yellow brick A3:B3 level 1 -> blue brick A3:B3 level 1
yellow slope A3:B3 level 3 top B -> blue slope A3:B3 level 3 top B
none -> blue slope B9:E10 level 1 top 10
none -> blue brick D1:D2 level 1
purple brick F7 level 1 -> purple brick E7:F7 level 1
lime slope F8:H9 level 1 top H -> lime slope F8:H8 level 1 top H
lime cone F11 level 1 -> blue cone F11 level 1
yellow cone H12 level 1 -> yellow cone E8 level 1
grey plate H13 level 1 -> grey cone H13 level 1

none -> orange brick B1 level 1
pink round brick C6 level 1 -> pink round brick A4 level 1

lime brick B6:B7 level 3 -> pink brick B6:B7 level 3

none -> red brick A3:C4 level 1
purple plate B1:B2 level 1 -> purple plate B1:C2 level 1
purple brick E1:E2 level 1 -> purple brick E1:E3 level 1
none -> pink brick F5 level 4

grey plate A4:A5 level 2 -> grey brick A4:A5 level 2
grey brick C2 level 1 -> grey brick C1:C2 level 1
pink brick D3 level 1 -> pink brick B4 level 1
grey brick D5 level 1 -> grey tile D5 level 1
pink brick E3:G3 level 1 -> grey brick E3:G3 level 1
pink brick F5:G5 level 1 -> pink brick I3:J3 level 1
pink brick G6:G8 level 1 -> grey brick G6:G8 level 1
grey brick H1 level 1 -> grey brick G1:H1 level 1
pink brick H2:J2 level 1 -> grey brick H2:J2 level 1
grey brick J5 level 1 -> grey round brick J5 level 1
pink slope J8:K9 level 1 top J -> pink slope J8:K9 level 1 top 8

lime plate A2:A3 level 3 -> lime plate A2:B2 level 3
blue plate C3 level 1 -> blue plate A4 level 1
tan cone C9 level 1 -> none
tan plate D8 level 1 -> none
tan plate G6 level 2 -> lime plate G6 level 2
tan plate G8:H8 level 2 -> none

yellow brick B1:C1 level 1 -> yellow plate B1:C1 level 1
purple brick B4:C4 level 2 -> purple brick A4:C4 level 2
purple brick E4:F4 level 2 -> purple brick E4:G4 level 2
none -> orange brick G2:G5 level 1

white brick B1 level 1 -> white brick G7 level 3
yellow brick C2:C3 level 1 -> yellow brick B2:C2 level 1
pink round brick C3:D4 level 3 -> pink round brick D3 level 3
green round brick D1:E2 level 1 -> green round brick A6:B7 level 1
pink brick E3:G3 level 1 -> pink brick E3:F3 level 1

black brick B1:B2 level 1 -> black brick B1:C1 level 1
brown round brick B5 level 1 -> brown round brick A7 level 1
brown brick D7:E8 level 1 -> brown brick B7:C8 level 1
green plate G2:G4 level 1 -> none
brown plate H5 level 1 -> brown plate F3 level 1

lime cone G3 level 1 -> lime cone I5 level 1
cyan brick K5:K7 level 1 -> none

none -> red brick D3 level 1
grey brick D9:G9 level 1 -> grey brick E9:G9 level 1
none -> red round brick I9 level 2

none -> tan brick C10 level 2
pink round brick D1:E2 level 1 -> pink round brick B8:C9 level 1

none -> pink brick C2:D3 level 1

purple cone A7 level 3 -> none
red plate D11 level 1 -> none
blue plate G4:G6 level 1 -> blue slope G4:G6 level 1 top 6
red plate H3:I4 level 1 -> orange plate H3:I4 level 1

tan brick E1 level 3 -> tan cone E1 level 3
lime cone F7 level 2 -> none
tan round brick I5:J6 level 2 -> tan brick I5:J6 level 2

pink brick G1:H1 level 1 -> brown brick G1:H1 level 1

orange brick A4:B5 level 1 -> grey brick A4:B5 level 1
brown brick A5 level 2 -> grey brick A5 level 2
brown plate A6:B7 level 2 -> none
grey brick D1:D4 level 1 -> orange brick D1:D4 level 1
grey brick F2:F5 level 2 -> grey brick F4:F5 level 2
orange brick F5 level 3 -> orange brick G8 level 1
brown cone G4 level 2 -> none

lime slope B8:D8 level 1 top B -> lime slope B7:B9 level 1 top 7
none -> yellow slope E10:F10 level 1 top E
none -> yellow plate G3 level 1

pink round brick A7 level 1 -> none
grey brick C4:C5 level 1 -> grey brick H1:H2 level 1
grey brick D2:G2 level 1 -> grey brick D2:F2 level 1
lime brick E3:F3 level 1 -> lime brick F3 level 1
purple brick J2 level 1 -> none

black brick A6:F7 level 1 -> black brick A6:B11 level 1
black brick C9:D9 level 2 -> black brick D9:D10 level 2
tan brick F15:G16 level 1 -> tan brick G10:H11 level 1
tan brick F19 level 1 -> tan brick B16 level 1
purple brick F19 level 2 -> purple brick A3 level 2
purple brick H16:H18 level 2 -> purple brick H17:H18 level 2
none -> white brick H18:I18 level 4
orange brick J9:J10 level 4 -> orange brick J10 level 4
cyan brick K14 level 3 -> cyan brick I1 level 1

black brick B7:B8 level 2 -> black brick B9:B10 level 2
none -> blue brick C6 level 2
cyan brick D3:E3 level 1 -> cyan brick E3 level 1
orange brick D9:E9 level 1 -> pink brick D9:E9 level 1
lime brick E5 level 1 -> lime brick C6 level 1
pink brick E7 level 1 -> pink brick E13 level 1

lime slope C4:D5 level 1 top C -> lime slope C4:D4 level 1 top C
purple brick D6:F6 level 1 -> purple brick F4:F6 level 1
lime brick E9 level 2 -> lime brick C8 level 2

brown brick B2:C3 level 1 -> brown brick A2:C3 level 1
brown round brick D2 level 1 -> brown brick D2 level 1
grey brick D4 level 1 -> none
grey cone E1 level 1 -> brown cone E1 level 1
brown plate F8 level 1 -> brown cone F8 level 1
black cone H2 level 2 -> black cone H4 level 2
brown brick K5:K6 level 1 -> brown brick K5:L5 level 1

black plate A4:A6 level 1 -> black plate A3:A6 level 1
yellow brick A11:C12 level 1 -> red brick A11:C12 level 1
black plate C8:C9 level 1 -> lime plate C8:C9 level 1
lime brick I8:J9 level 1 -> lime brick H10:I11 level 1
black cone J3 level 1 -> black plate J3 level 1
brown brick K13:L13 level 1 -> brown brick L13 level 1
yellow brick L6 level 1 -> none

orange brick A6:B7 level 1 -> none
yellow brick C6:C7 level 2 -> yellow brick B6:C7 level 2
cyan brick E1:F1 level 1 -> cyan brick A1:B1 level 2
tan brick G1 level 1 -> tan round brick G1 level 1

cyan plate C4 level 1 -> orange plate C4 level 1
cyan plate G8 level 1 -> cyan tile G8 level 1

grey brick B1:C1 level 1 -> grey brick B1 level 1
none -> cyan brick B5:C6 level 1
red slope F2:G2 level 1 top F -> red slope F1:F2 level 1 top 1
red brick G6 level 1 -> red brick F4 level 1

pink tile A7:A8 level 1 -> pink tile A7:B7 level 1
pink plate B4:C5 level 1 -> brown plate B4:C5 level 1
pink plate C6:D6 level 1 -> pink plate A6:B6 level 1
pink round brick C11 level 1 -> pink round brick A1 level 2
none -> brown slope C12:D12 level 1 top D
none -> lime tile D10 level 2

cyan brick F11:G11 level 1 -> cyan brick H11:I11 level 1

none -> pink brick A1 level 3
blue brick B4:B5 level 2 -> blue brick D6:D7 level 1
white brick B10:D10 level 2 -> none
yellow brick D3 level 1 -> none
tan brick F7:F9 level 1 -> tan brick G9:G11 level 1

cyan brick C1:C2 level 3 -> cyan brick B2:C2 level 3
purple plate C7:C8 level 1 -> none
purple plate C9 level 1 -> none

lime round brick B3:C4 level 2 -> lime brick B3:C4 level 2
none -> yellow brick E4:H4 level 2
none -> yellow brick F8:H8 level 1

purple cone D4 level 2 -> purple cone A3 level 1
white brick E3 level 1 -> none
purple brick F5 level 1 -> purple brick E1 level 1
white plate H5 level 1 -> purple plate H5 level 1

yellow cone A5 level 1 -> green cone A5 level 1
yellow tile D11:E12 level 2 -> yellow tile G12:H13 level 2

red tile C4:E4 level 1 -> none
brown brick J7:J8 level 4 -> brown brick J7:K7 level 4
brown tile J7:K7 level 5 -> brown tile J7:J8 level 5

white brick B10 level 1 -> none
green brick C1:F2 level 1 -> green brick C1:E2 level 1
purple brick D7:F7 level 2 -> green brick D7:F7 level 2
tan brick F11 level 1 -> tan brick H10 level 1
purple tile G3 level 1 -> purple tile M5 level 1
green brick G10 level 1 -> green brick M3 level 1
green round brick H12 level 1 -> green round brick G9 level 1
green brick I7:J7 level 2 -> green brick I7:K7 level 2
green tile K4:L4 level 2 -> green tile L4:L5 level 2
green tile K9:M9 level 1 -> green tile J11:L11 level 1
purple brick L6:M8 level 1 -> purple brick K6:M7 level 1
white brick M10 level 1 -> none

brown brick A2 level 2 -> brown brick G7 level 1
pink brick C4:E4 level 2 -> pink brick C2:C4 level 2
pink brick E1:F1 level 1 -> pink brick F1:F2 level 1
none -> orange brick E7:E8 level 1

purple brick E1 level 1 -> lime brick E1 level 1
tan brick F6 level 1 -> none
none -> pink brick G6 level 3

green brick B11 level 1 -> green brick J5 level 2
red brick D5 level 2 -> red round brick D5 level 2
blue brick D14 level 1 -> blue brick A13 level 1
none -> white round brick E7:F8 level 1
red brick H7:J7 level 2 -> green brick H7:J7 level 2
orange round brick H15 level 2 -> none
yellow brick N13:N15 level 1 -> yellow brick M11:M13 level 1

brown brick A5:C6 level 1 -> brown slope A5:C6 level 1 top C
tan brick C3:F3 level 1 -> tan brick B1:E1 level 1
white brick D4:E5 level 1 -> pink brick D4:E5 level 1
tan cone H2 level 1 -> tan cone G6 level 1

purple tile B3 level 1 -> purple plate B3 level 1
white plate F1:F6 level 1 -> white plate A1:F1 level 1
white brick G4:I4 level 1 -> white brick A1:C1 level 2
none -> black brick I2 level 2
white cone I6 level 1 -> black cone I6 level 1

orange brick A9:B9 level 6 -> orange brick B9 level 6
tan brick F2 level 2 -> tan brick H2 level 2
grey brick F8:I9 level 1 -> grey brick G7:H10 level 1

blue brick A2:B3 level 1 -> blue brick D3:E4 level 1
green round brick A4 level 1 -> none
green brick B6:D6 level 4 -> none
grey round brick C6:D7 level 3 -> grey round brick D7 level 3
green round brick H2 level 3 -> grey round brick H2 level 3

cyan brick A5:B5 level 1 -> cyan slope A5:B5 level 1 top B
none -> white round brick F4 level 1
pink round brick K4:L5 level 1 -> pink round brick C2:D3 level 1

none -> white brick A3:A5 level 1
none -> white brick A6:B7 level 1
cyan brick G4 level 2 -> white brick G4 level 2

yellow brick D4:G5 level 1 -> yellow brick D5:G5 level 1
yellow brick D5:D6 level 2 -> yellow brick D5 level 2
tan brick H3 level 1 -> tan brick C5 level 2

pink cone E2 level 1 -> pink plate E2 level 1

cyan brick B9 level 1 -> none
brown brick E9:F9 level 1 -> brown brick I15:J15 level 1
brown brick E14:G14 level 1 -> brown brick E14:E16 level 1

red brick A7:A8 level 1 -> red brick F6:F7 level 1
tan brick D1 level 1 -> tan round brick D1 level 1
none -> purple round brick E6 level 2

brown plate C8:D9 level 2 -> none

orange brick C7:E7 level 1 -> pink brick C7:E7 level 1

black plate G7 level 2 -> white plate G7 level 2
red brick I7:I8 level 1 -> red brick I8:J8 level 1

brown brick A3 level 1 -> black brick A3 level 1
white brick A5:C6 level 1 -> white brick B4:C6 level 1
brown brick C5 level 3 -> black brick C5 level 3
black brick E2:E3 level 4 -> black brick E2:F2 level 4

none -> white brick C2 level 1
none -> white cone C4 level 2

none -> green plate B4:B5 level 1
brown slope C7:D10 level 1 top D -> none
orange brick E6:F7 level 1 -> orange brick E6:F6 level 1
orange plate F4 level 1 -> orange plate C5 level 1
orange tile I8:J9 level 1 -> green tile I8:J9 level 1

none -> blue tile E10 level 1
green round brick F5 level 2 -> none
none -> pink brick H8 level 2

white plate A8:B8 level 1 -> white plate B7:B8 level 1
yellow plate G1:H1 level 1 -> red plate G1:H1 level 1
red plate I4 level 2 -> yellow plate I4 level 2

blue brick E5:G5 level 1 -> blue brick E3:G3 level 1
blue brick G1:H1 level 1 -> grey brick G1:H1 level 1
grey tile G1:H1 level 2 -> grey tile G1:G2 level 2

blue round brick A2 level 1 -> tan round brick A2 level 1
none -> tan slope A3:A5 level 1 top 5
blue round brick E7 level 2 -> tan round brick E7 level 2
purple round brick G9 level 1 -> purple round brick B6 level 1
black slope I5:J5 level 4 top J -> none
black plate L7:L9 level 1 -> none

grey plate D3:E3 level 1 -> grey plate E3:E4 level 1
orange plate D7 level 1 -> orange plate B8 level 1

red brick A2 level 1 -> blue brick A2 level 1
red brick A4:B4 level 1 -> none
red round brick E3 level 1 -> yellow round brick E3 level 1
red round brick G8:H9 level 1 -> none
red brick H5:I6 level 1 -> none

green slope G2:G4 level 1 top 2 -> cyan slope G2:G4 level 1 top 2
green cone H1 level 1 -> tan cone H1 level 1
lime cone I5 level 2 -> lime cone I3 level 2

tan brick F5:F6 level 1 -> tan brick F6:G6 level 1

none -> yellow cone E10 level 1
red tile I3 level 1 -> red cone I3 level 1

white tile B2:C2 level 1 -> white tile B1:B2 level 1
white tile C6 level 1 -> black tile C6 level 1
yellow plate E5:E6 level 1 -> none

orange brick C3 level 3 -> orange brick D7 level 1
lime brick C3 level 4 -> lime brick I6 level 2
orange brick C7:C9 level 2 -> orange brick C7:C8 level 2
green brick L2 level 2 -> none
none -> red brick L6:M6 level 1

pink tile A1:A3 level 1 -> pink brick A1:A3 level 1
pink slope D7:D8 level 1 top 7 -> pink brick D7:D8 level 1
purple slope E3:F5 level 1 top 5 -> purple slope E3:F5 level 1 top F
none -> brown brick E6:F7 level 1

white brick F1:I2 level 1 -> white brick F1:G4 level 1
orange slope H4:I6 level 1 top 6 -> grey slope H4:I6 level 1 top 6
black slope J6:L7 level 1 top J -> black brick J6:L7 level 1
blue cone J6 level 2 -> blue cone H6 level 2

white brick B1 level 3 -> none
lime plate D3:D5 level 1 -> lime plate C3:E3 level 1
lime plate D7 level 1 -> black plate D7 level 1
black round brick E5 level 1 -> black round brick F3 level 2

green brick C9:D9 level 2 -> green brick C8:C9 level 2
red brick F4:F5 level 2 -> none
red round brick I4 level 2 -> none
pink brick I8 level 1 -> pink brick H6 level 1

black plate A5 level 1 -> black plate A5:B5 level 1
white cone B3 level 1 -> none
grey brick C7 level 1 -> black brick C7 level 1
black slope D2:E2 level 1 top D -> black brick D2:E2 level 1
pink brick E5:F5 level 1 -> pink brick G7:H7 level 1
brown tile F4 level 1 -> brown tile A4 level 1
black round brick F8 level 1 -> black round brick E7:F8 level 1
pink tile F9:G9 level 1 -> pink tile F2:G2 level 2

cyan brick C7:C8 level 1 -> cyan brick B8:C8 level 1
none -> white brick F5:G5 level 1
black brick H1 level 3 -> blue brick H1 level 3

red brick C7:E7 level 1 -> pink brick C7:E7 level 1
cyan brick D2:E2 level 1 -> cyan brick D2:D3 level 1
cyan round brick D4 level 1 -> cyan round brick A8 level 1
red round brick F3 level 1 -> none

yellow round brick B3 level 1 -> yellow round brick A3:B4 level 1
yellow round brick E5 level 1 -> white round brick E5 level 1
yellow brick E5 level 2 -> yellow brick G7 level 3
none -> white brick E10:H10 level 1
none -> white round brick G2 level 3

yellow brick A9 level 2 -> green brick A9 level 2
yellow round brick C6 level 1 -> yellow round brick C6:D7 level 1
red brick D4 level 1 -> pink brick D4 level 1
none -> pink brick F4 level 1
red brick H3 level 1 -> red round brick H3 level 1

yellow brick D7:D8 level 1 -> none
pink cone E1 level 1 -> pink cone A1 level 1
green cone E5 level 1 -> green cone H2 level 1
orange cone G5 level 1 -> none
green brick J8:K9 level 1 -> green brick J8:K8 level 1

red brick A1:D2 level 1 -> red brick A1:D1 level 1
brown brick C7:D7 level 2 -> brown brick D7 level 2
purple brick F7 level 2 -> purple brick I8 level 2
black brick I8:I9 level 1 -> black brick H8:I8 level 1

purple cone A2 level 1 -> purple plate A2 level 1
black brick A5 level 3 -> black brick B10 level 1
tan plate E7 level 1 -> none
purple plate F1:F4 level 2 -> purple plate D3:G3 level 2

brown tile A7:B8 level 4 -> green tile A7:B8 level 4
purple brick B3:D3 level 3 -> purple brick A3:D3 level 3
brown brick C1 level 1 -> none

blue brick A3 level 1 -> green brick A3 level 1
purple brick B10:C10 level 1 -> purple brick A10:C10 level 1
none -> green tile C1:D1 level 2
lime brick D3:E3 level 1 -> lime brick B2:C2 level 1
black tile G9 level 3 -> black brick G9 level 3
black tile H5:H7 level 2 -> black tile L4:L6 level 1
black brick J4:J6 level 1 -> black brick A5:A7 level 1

• **Your assignment**: Among the records above, a stretch begins at the line containing "green brick B11" and ends at the line containing "blue brick A2:B3". Restate that stretch word for word, and nothing else.

• **Exercise response**:
green brick B11 level 1 -> green brick J5 level 2
red brick D5 level 2 -> red round brick D5 level 2
blue brick D14 level 1 -> blue brick A13 level 1
none -> white round brick E7:F8 level 1
red brick H7:J7 level 2 -> green brick H7:J7 level 2
orange round brick H15 level 2 -> none
yellow brick N13:N15 level 1 -> yellow brick M11:M13 level 1

brown brick A5:C6 level 1 -> brown slope A5:C6 level 1 top C
tan brick C3:F3 level 1 -> tan brick B1:E1 level 1
white brick D4:E5 level 1 -> pink brick D4:E5 level 1
tan cone H2 level 1 -> tan cone G6 level 1

purple tile B3 level 1 -> purple plate B3 level 1
white plate F1:F6 level 1 -> white plate A1:F1 level 1
white brick G4:I4 level 1 -> white brick A1:C1 level 2
none -> black brick I2 level 2
white cone I6 level 1 -> black cone I6 level 1

orange brick A9:B9 level 6 -> orange brick B9 level 6
tan brick F2 level 2 -> tan brick H2 level 2
grey brick F8:I9 level 1 -> grey brick G7:H10 level 1

blue brick A2:B3 level 1 -> blue brick D3:E4 level 1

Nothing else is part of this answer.